Raw data:
================================

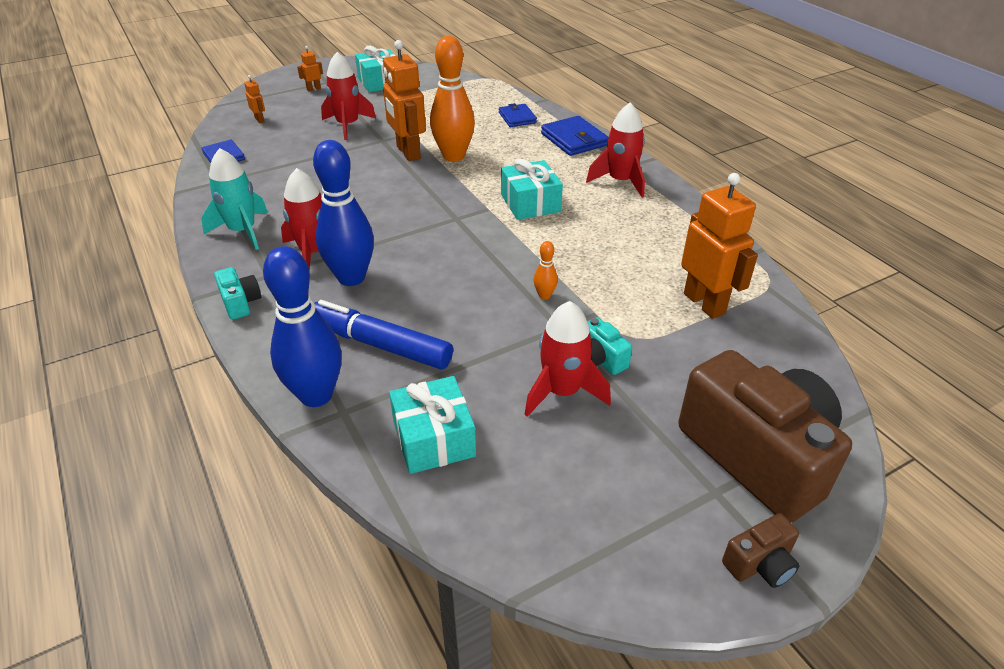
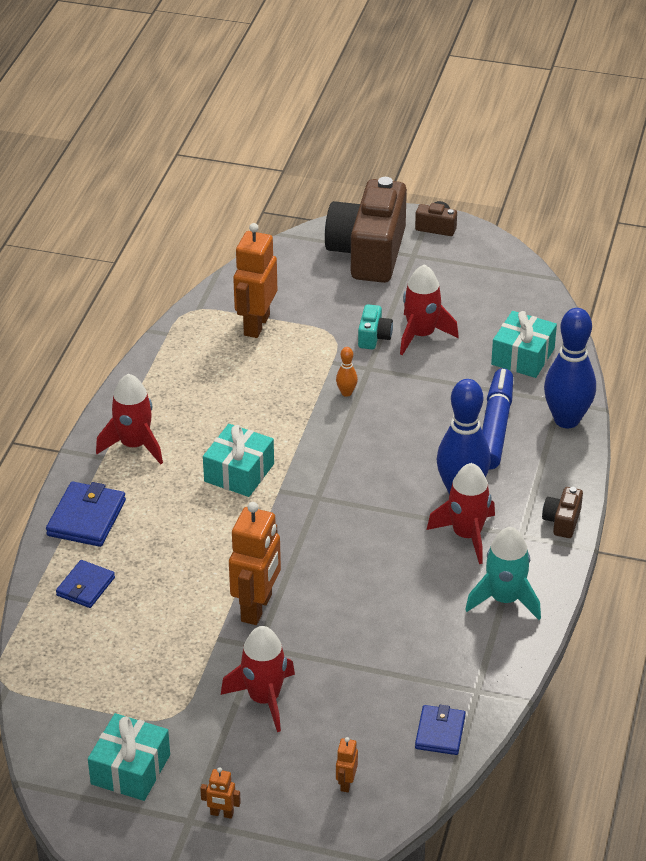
camera: 135 degrees left, 0 degrees up
(240, 303) = (562, 521): turquoise camera -> brown camera
(380, 345) = (495, 427): blue marker -> blue marker turned 150 degrees counterclockwise
(454, 156) = (223, 572): orange bowling pin -> none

================================

Task prompt: Line by line, give the material above again exactly, but without any pictures.

Completed exercise:
camera: 135 degrees left, 0 degrees up
(240, 303) = (562, 521): turquoise camera -> brown camera
(380, 345) = (495, 427): blue marker -> blue marker turned 150 degrees counterclockwise
(454, 156) = (223, 572): orange bowling pin -> none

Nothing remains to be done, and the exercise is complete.